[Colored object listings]
—————

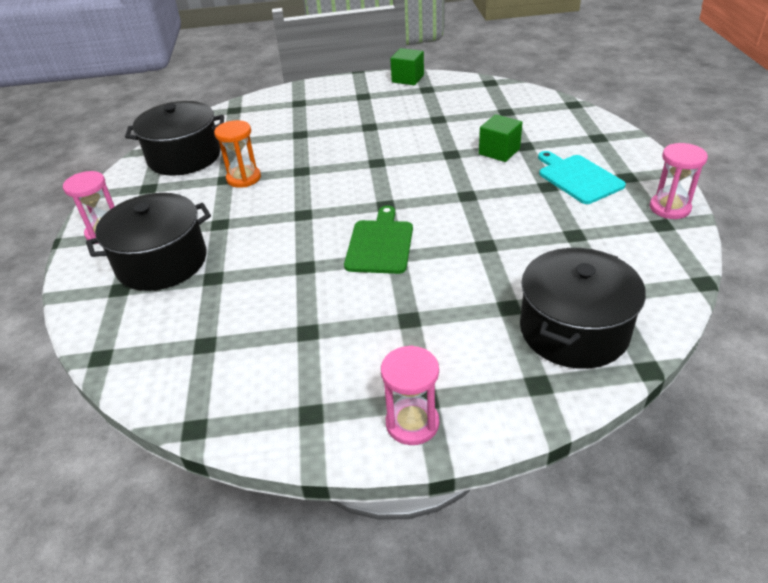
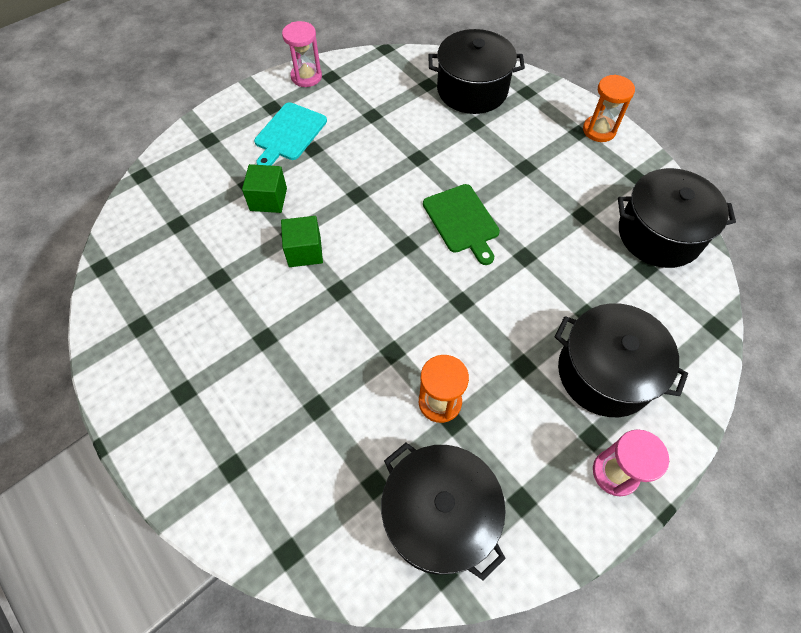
camera: 125 degrees left, 20 degrees up
green cutting board [344,206,413,274] -> green cutting board turned 90 degrees counterclockwise [423,184,500,265]
pink hourglass [381,346,439,445] -> orange hourglass [583,75,635,142]
green cube [390,48,424,85] -> green cube moved to [281,216,323,267]
none -> black pot [618,168,736,268]

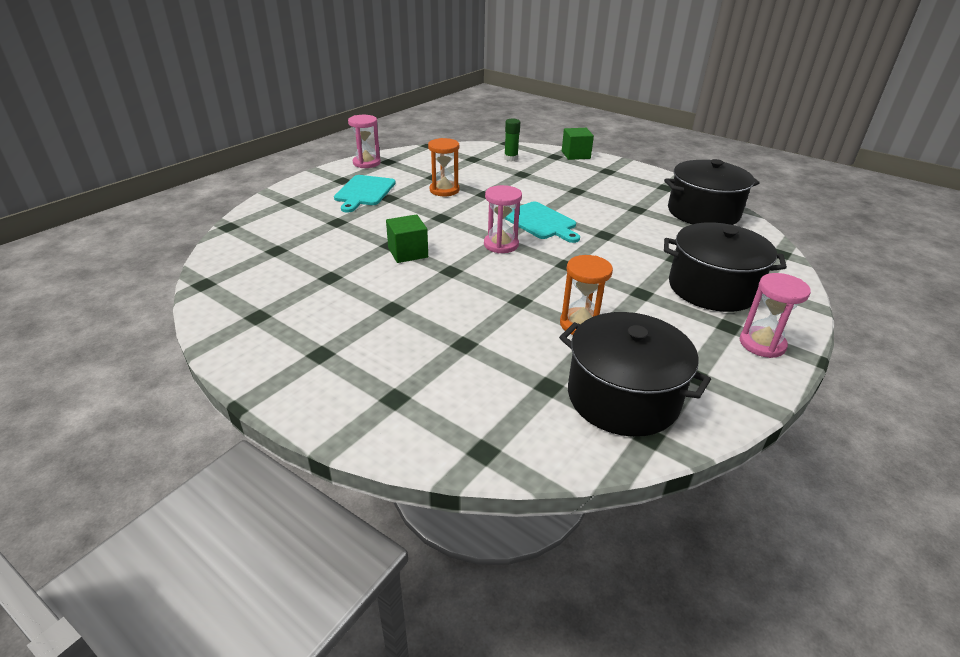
camera: 15 degrees left, 25 degrees down
green cube [242,164,287,213] -> green cube moved to [562,128,594,160]
green cutting board [423,184,500,265] -> turquoise cutting board [505,201,580,243]
black pot [428,29,525,114] -> green glue stick [504,119,520,162]
orange hourglass [583,75,635,142] -> orange hourglass moved to [428,138,459,196]
none -> pink hourglass [484,185,522,253]

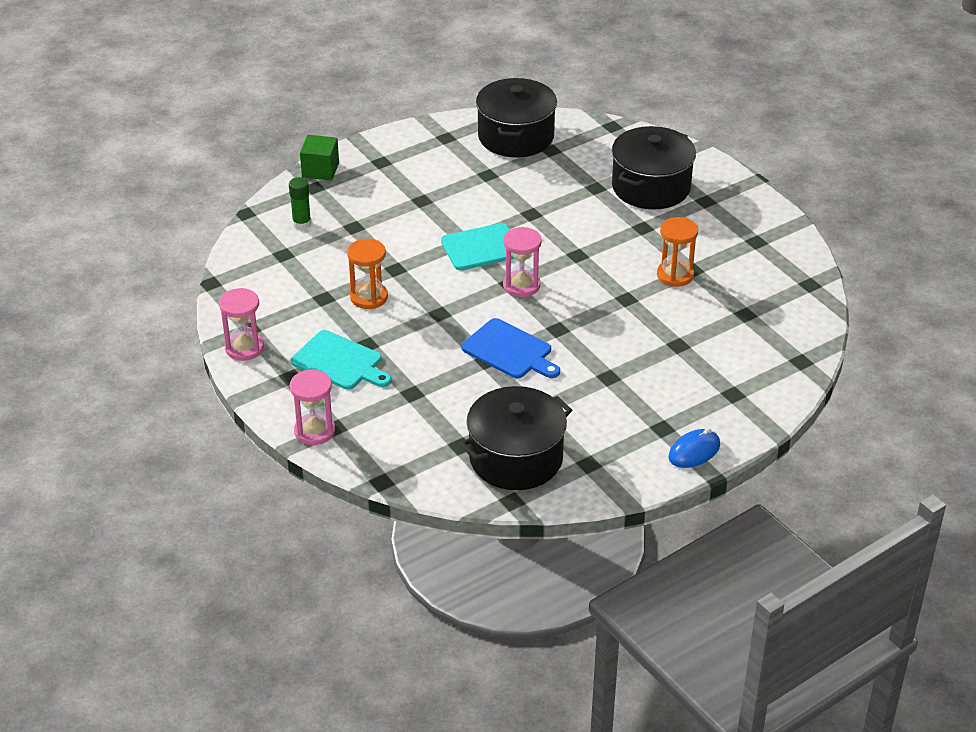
camera: 70 degrees left, 5 degrees up
green cube [386,214,428,263] -> blue cutting board [461,318,560,378]
black pot [559,312,711,437] -> black pot moved to [460,386,572,490]
pink hourglass [740,273,811,358] -> pink hourglass moved to [290,369,335,445]
none -> blue mouse [668,428,720,468]

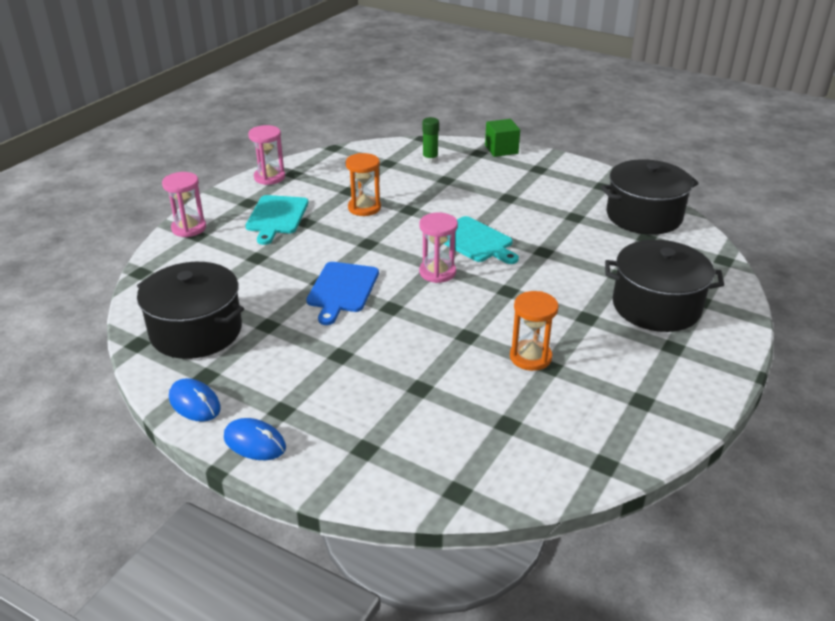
camera: 65 degrees right, 5 degrees down
none -> blue mouse [169,378,221,422]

—————

■ GOAL OF THE EXERCISE ■
Filter the records above, keeping each line that contains the word "degrees".

■ RESPONSE TO THIS TASK ■
camera: 125 degrees left, 20 degrees up
green cutting board [344,206,413,274] -> green cutting board turned 90 degrees counterclockwise [423,184,500,265]
camera: 15 degrees left, 25 degrees down
camera: 70 degrees left, 5 degrees up
camera: 65 degrees right, 5 degrees down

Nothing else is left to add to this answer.